Directions for this task: Type every record exactly as it appears.

[Change detection data]

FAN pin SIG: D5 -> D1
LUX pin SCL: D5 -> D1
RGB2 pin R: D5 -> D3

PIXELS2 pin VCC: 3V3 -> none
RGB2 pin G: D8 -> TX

Result of this task:
FAN pin SIG: D5 -> D1
LUX pin SCL: D5 -> D1
RGB2 pin R: D5 -> D3

PIXELS2 pin VCC: 3V3 -> none
RGB2 pin G: D8 -> TX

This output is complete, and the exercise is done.